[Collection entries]
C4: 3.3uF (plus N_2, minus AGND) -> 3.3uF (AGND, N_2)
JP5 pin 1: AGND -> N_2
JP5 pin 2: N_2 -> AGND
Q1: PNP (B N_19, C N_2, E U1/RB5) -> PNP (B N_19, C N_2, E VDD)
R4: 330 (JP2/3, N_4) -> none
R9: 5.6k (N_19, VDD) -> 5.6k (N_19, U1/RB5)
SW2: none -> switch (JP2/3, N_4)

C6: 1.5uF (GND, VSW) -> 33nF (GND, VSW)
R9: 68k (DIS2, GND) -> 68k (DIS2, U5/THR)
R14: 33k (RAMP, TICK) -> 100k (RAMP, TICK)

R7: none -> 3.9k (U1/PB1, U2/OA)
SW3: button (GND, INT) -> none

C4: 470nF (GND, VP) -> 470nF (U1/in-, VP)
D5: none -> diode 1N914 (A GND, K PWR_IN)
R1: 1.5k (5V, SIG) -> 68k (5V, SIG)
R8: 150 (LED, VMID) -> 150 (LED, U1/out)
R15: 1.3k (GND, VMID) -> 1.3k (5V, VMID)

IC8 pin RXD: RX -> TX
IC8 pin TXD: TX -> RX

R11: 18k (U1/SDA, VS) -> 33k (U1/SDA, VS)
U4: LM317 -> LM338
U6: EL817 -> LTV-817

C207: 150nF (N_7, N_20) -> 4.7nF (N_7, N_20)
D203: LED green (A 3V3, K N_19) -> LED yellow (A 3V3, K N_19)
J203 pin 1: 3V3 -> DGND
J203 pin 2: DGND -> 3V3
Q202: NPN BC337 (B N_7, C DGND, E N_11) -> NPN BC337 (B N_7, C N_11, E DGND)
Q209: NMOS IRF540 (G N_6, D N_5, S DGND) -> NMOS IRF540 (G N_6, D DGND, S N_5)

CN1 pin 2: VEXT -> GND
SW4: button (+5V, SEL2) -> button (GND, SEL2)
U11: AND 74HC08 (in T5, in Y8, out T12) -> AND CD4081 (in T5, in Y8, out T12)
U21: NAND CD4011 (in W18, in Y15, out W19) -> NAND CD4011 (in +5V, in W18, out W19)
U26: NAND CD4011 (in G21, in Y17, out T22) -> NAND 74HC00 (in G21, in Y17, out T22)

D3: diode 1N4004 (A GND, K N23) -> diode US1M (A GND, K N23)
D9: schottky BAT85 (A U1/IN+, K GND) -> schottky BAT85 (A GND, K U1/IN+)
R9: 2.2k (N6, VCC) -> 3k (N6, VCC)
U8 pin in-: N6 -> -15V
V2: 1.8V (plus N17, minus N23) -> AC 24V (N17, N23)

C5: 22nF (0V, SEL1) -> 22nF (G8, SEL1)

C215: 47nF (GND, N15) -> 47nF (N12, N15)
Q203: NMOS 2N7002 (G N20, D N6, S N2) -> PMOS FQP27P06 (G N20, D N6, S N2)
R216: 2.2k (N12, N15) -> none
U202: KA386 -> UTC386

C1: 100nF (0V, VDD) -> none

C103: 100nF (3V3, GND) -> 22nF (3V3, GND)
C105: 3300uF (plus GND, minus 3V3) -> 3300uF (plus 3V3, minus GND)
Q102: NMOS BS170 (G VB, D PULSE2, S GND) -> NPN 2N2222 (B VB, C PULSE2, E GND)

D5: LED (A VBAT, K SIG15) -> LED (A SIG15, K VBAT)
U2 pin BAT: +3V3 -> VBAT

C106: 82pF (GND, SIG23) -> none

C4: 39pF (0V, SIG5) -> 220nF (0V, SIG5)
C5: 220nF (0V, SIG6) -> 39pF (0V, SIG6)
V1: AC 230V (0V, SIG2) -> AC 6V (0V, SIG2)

### DIRECTIONS
Your reply must reproduce all records above exactly.

### WRITTEN ANSWER
C4: 3.3uF (plus N_2, minus AGND) -> 3.3uF (AGND, N_2)
JP5 pin 1: AGND -> N_2
JP5 pin 2: N_2 -> AGND
Q1: PNP (B N_19, C N_2, E U1/RB5) -> PNP (B N_19, C N_2, E VDD)
R4: 330 (JP2/3, N_4) -> none
R9: 5.6k (N_19, VDD) -> 5.6k (N_19, U1/RB5)
SW2: none -> switch (JP2/3, N_4)

C6: 1.5uF (GND, VSW) -> 33nF (GND, VSW)
R9: 68k (DIS2, GND) -> 68k (DIS2, U5/THR)
R14: 33k (RAMP, TICK) -> 100k (RAMP, TICK)

R7: none -> 3.9k (U1/PB1, U2/OA)
SW3: button (GND, INT) -> none

C4: 470nF (GND, VP) -> 470nF (U1/in-, VP)
D5: none -> diode 1N914 (A GND, K PWR_IN)
R1: 1.5k (5V, SIG) -> 68k (5V, SIG)
R8: 150 (LED, VMID) -> 150 (LED, U1/out)
R15: 1.3k (GND, VMID) -> 1.3k (5V, VMID)

IC8 pin RXD: RX -> TX
IC8 pin TXD: TX -> RX

R11: 18k (U1/SDA, VS) -> 33k (U1/SDA, VS)
U4: LM317 -> LM338
U6: EL817 -> LTV-817

C207: 150nF (N_7, N_20) -> 4.7nF (N_7, N_20)
D203: LED green (A 3V3, K N_19) -> LED yellow (A 3V3, K N_19)
J203 pin 1: 3V3 -> DGND
J203 pin 2: DGND -> 3V3
Q202: NPN BC337 (B N_7, C DGND, E N_11) -> NPN BC337 (B N_7, C N_11, E DGND)
Q209: NMOS IRF540 (G N_6, D N_5, S DGND) -> NMOS IRF540 (G N_6, D DGND, S N_5)

CN1 pin 2: VEXT -> GND
SW4: button (+5V, SEL2) -> button (GND, SEL2)
U11: AND 74HC08 (in T5, in Y8, out T12) -> AND CD4081 (in T5, in Y8, out T12)
U21: NAND CD4011 (in W18, in Y15, out W19) -> NAND CD4011 (in +5V, in W18, out W19)
U26: NAND CD4011 (in G21, in Y17, out T22) -> NAND 74HC00 (in G21, in Y17, out T22)

D3: diode 1N4004 (A GND, K N23) -> diode US1M (A GND, K N23)
D9: schottky BAT85 (A U1/IN+, K GND) -> schottky BAT85 (A GND, K U1/IN+)
R9: 2.2k (N6, VCC) -> 3k (N6, VCC)
U8 pin in-: N6 -> -15V
V2: 1.8V (plus N17, minus N23) -> AC 24V (N17, N23)

C5: 22nF (0V, SEL1) -> 22nF (G8, SEL1)

C215: 47nF (GND, N15) -> 47nF (N12, N15)
Q203: NMOS 2N7002 (G N20, D N6, S N2) -> PMOS FQP27P06 (G N20, D N6, S N2)
R216: 2.2k (N12, N15) -> none
U202: KA386 -> UTC386

C1: 100nF (0V, VDD) -> none

C103: 100nF (3V3, GND) -> 22nF (3V3, GND)
C105: 3300uF (plus GND, minus 3V3) -> 3300uF (plus 3V3, minus GND)
Q102: NMOS BS170 (G VB, D PULSE2, S GND) -> NPN 2N2222 (B VB, C PULSE2, E GND)

D5: LED (A VBAT, K SIG15) -> LED (A SIG15, K VBAT)
U2 pin BAT: +3V3 -> VBAT

C106: 82pF (GND, SIG23) -> none

C4: 39pF (0V, SIG5) -> 220nF (0V, SIG5)
C5: 220nF (0V, SIG6) -> 39pF (0V, SIG6)
V1: AC 230V (0V, SIG2) -> AC 6V (0V, SIG2)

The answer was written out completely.